Directions: Would you print the lines below exactly, beginning at the line that has "none -> tan brick G5:G6 level 2" and stopping after the line that has "none -> tan brick M2 level 3"? Only those lines, and no pictures.

[Material provided Boundary: Start]

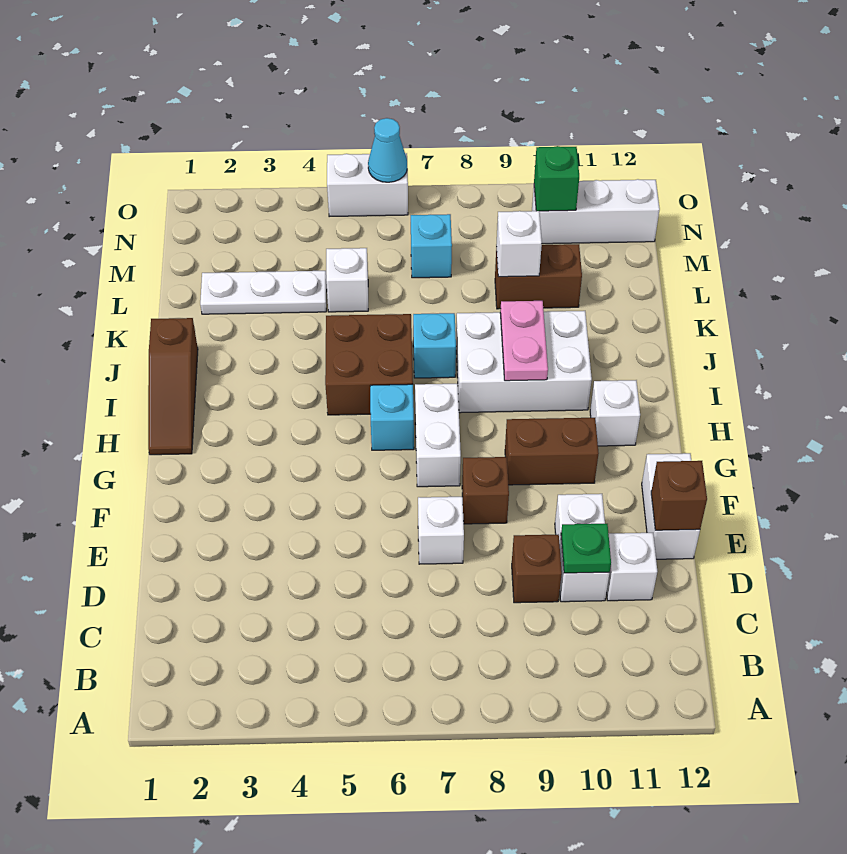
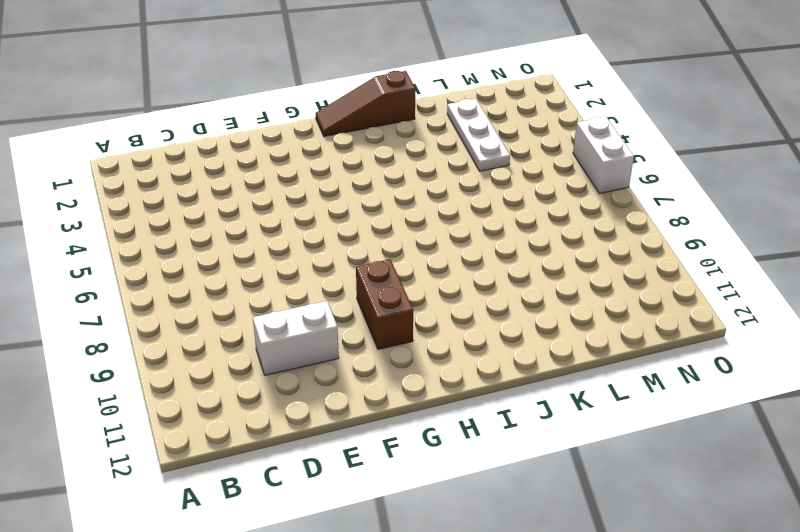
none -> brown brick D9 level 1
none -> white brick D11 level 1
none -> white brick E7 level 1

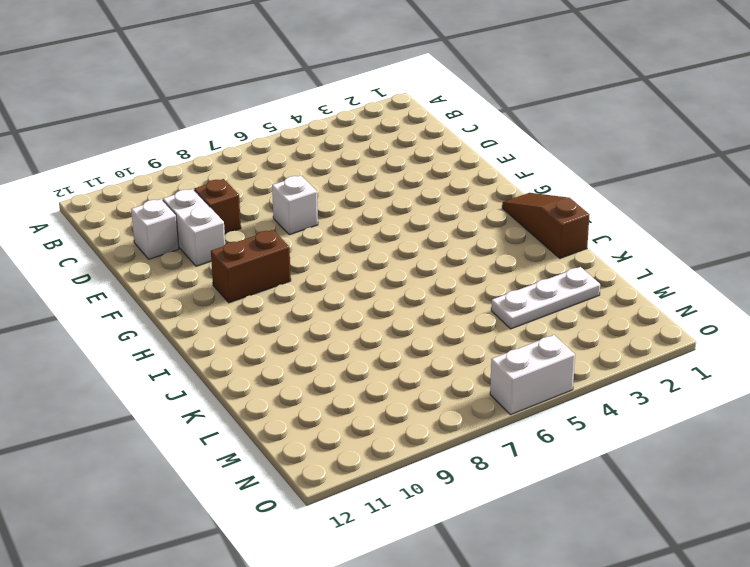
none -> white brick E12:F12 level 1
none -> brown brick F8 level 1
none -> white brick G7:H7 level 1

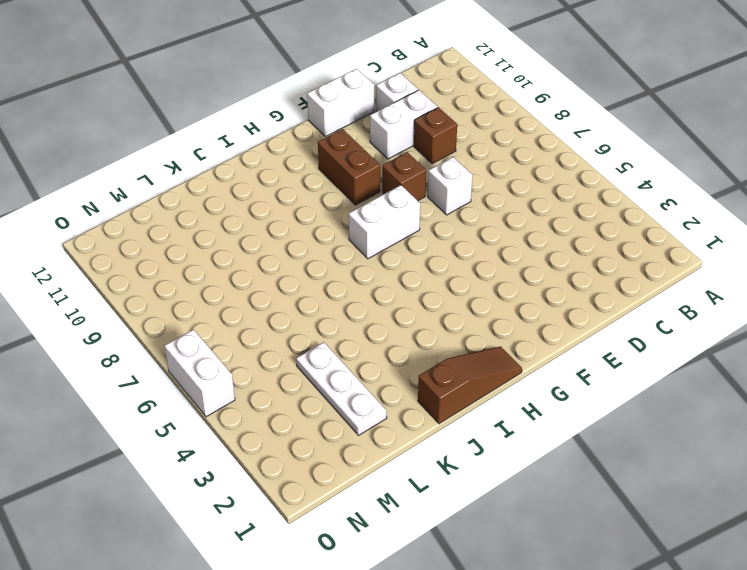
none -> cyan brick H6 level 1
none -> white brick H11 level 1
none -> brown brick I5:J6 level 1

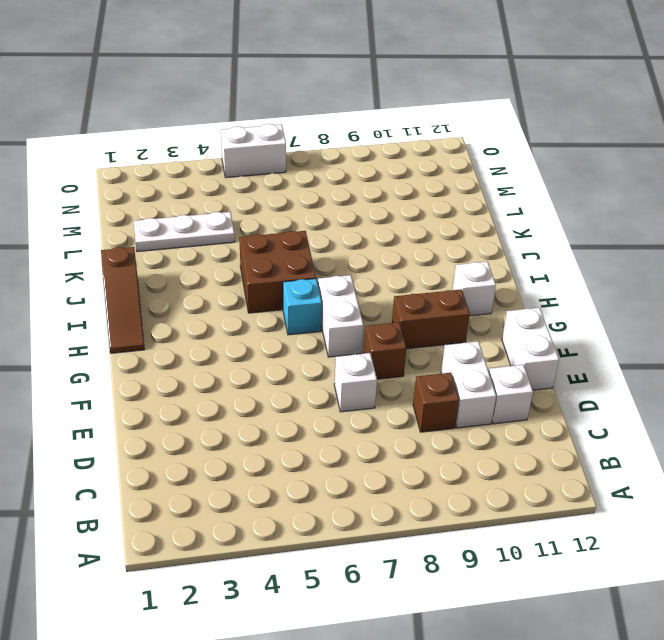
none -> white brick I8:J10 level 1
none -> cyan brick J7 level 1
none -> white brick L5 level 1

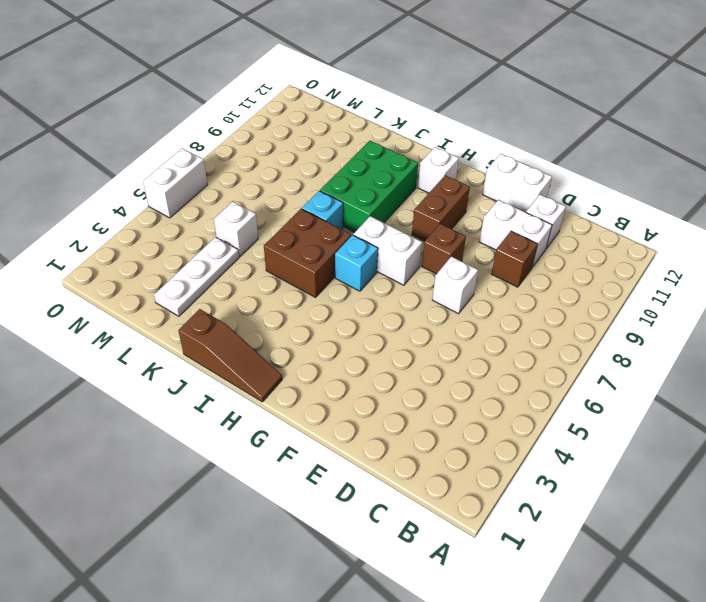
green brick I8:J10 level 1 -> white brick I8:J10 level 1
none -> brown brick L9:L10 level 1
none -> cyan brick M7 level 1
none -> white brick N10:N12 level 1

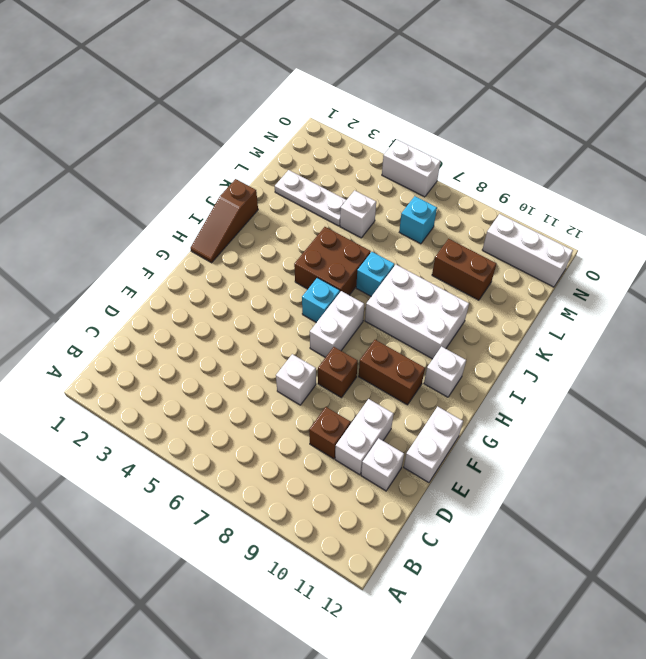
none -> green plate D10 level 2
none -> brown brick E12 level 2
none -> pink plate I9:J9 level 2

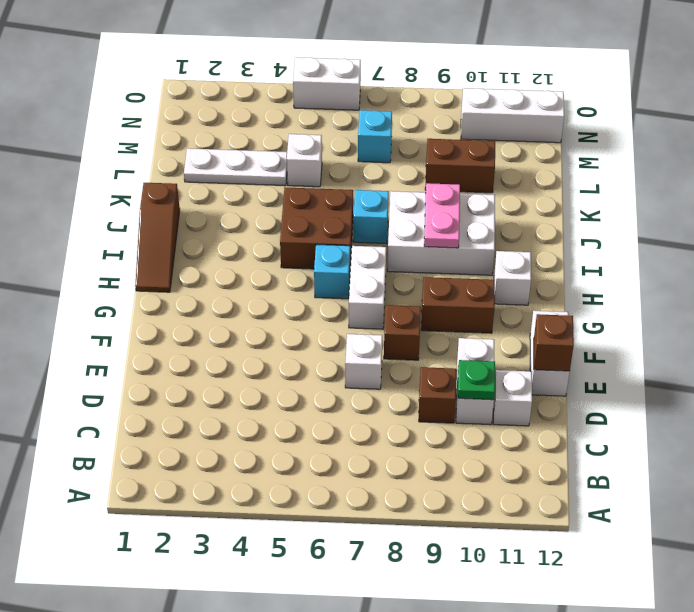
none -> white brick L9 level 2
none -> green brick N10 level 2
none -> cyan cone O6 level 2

[Material provided Boundary: End]
[Material provided Boundary: Start]

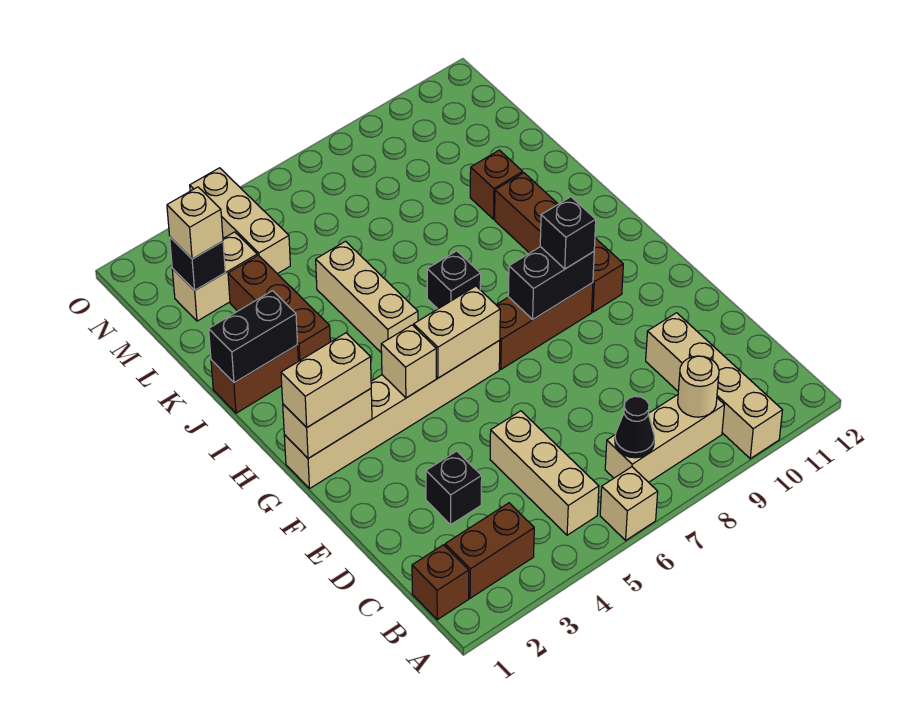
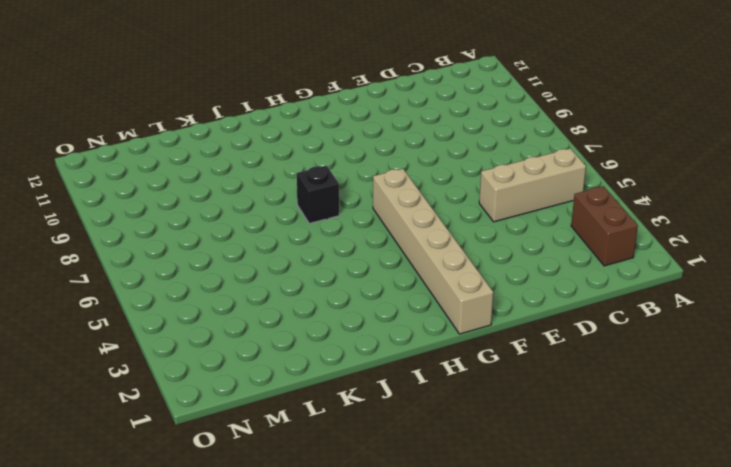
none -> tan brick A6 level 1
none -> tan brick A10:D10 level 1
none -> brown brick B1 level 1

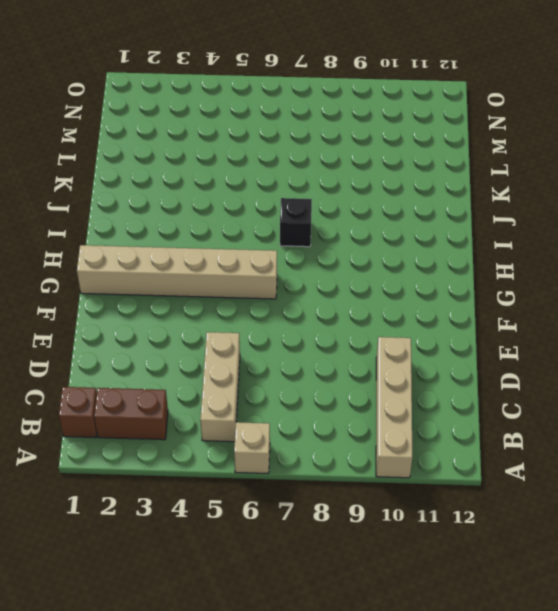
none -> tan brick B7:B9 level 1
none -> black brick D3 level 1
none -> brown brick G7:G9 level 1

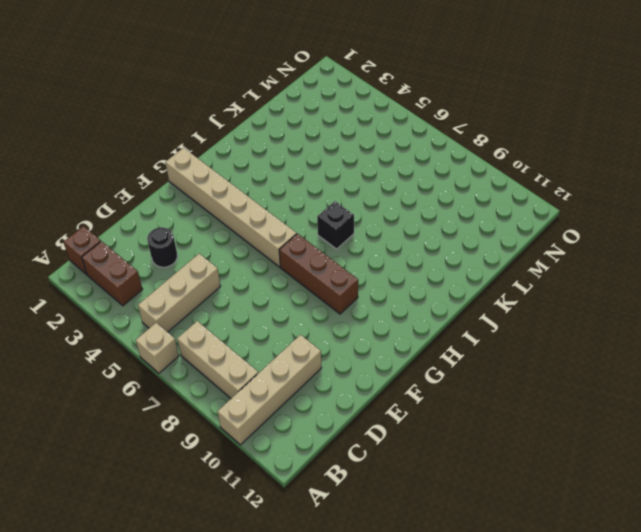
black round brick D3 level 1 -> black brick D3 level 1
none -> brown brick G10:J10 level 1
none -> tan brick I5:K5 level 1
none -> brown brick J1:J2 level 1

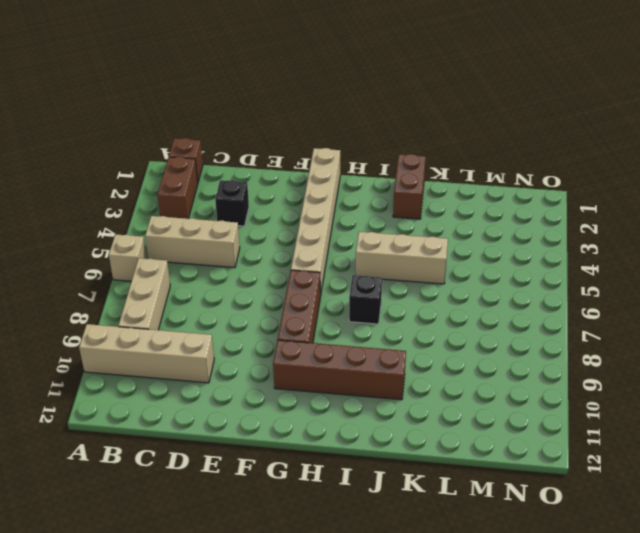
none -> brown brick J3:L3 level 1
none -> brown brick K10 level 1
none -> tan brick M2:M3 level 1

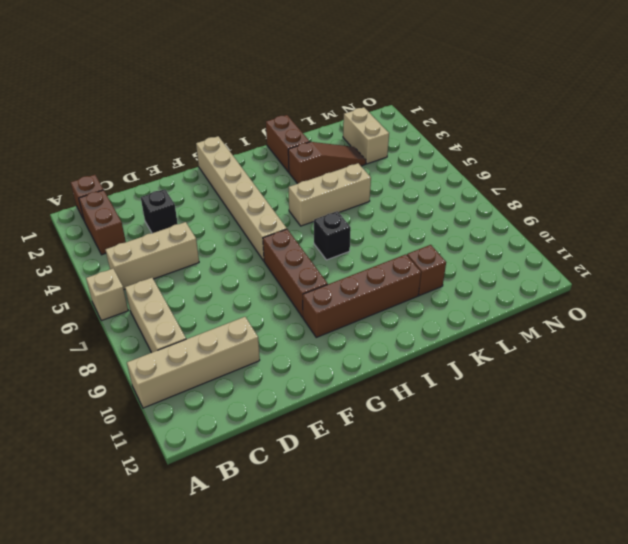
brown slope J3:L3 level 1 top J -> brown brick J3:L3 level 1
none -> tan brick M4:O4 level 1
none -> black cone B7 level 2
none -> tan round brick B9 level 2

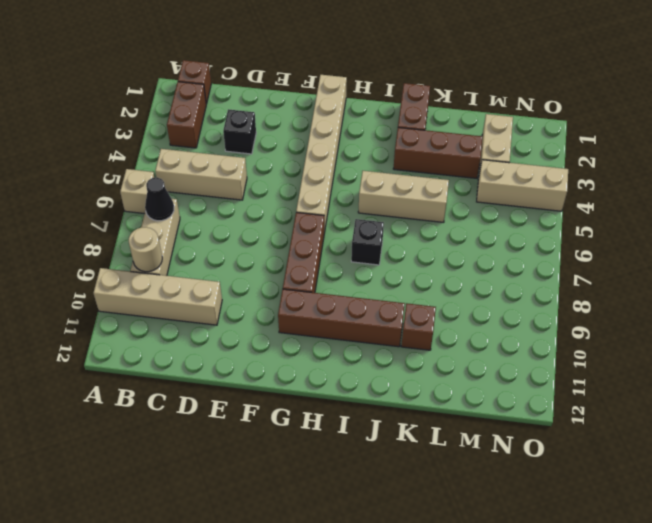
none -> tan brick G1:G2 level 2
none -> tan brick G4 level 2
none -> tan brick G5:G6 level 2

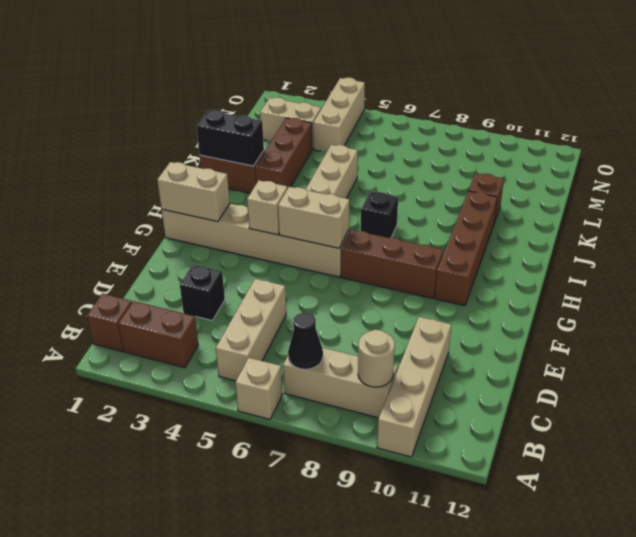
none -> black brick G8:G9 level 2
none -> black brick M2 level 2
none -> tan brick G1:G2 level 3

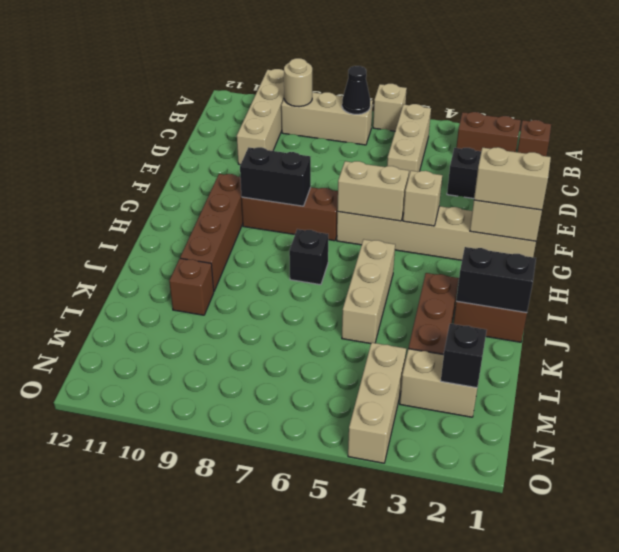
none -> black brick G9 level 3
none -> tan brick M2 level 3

[Material provided Boundary: End]

Result of the exercise:
none -> tan brick G5:G6 level 2

none -> black brick G8:G9 level 2
none -> black brick M2 level 2
none -> tan brick G1:G2 level 3

none -> black brick G9 level 3
none -> tan brick M2 level 3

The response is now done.